How many lines in the rows below contain the string "kern"? Reply with the number alone.

> _Extracted entries_:
□ □ □

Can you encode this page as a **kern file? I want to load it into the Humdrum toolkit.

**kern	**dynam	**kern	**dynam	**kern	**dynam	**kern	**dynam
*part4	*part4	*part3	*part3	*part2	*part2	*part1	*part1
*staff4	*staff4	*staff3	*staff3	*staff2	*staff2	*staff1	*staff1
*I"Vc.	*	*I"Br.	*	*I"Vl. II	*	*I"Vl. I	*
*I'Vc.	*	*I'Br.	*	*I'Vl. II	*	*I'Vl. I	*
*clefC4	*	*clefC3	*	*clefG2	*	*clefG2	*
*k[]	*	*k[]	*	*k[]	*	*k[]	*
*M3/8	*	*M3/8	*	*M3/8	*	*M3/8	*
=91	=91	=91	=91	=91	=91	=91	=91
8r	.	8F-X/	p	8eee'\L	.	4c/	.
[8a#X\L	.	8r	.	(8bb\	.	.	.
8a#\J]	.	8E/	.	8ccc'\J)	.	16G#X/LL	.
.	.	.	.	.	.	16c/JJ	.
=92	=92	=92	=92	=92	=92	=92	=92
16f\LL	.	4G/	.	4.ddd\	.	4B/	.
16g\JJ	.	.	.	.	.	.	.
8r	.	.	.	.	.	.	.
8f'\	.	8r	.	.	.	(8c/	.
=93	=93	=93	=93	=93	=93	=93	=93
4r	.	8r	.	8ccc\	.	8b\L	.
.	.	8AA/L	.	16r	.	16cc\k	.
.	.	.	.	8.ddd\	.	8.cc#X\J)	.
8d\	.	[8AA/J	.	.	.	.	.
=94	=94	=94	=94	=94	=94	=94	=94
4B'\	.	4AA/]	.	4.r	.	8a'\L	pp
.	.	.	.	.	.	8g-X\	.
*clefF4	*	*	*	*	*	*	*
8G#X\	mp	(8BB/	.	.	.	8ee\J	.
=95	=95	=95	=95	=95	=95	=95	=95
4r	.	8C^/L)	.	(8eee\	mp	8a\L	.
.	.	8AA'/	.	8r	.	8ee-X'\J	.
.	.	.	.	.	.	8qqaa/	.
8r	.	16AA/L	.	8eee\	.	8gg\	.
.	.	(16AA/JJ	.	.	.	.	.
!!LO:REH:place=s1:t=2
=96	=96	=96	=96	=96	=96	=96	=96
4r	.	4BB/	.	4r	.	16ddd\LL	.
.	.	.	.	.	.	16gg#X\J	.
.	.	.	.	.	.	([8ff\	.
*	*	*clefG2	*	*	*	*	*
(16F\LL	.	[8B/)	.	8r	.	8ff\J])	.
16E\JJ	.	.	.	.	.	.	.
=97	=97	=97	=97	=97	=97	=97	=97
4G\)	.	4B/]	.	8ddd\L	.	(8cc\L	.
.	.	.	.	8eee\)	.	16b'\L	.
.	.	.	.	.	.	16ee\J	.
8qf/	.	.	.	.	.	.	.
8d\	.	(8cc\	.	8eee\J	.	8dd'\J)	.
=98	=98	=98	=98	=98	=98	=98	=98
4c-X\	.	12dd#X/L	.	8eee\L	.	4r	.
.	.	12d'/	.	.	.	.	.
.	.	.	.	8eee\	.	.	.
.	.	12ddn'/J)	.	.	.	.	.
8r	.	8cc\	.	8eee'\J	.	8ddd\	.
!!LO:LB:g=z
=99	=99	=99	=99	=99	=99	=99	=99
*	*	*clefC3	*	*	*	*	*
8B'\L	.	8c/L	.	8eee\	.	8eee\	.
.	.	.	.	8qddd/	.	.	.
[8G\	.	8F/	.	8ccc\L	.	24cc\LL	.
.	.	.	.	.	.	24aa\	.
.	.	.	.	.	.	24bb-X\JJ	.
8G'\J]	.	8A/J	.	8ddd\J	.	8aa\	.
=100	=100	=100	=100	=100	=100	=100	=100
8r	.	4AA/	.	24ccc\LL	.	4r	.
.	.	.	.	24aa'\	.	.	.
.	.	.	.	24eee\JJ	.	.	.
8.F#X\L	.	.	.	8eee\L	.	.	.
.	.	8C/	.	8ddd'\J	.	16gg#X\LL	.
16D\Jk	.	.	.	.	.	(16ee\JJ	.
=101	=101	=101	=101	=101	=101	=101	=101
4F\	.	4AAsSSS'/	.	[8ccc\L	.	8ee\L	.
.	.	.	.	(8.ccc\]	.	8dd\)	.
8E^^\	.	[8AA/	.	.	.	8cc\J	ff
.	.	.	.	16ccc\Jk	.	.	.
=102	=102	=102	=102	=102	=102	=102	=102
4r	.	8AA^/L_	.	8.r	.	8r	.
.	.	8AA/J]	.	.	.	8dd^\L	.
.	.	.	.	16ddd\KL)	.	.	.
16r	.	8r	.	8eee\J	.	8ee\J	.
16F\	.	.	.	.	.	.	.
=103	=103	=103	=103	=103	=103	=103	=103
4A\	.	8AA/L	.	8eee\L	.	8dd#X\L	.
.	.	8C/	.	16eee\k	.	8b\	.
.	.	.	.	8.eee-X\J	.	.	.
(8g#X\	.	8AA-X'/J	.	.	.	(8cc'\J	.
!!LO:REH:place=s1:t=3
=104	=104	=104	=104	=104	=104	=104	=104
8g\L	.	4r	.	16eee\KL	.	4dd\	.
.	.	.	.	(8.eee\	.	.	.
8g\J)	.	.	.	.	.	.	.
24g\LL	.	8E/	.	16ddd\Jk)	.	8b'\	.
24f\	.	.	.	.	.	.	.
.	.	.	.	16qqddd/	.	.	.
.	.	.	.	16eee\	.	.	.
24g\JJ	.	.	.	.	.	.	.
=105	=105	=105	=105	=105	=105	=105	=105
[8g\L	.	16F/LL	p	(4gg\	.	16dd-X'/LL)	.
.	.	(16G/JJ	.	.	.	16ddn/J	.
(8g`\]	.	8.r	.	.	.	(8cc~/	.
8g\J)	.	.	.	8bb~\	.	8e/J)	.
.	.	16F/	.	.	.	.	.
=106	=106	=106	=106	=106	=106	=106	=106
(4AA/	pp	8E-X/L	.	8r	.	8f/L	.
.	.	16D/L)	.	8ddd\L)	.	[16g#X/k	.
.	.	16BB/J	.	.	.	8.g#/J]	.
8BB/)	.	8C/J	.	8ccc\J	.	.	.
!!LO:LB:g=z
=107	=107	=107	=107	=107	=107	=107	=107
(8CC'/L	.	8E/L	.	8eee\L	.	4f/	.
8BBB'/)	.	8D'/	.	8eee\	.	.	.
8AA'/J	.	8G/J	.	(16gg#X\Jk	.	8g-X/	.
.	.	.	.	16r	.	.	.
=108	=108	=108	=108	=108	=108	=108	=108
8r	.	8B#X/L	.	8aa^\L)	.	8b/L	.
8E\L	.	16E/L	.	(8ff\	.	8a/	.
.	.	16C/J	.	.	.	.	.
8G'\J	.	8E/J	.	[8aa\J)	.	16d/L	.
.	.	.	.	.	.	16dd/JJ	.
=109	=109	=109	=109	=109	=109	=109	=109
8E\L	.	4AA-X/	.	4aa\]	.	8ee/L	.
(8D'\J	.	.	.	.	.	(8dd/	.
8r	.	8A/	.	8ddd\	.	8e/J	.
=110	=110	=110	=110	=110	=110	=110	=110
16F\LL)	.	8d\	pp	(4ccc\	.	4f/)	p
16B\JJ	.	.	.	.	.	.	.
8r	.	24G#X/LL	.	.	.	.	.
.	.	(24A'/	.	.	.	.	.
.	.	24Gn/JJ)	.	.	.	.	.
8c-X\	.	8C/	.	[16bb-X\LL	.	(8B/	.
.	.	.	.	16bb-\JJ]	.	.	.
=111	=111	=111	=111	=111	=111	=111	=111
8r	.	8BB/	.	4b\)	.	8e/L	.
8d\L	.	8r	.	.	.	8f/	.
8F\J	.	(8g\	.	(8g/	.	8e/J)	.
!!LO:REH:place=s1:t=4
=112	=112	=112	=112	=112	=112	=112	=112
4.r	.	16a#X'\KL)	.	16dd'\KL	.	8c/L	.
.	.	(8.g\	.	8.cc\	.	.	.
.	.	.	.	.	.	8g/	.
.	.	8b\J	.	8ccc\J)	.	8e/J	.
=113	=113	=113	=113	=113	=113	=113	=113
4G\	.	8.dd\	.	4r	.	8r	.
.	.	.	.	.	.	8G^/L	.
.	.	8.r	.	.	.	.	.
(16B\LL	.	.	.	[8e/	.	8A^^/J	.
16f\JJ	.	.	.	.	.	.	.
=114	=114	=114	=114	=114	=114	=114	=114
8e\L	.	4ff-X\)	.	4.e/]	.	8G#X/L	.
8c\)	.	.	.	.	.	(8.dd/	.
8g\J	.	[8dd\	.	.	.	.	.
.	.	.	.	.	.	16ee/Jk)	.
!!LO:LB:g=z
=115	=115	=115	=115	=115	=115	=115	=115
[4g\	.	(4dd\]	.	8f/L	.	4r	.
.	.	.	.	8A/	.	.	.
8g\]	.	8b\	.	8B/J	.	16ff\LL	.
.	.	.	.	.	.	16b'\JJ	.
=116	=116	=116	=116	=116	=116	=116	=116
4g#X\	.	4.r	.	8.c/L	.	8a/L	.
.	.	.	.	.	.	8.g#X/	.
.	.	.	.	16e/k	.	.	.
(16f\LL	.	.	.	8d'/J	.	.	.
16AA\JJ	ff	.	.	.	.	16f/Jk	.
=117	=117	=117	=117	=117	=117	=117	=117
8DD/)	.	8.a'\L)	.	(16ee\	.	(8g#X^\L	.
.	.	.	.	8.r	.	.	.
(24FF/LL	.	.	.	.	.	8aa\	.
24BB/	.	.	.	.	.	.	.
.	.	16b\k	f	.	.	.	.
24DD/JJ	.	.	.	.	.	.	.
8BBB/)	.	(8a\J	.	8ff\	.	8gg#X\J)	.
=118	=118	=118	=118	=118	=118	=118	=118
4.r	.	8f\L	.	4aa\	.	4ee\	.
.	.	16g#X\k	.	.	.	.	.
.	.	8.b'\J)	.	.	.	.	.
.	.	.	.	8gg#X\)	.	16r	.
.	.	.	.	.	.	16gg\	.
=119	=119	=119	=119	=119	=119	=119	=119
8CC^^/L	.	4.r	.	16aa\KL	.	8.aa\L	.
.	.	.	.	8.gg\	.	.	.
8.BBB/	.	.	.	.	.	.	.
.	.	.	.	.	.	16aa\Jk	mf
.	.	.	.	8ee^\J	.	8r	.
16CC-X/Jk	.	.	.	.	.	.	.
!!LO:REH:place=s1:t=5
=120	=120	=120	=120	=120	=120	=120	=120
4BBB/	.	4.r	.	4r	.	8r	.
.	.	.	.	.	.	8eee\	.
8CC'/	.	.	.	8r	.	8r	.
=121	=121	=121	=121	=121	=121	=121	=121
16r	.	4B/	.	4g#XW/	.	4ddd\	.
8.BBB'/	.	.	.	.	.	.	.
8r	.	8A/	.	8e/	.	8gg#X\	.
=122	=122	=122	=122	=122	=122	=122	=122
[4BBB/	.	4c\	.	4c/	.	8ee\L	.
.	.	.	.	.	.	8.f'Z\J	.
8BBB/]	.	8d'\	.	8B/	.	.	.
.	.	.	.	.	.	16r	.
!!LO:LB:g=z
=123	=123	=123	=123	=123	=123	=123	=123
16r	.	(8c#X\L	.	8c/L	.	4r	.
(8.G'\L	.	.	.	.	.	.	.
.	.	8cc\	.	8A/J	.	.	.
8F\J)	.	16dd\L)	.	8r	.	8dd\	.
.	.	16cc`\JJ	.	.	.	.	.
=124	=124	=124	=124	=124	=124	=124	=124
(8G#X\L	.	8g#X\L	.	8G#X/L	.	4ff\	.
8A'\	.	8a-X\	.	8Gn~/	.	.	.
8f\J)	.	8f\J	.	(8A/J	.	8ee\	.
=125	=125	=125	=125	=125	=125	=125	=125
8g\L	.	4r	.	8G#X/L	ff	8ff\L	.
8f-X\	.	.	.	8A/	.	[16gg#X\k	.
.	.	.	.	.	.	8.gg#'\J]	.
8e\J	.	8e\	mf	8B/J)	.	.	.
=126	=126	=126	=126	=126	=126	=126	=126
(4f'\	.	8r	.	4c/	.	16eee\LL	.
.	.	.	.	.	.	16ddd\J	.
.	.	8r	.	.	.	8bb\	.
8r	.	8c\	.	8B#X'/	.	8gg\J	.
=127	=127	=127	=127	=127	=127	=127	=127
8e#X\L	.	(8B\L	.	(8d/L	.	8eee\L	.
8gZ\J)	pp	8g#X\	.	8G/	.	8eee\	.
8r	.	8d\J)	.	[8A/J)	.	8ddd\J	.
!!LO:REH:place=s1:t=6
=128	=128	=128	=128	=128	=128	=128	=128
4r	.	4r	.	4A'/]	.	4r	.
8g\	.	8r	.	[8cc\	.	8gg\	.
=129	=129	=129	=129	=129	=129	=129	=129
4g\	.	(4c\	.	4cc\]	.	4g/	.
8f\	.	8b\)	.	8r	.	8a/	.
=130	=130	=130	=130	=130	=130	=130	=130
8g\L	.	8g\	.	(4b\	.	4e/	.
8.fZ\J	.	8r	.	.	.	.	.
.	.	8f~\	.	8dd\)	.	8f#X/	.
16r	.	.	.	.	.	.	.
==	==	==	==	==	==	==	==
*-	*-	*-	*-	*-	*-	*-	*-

□ □ □

> _Result_: 2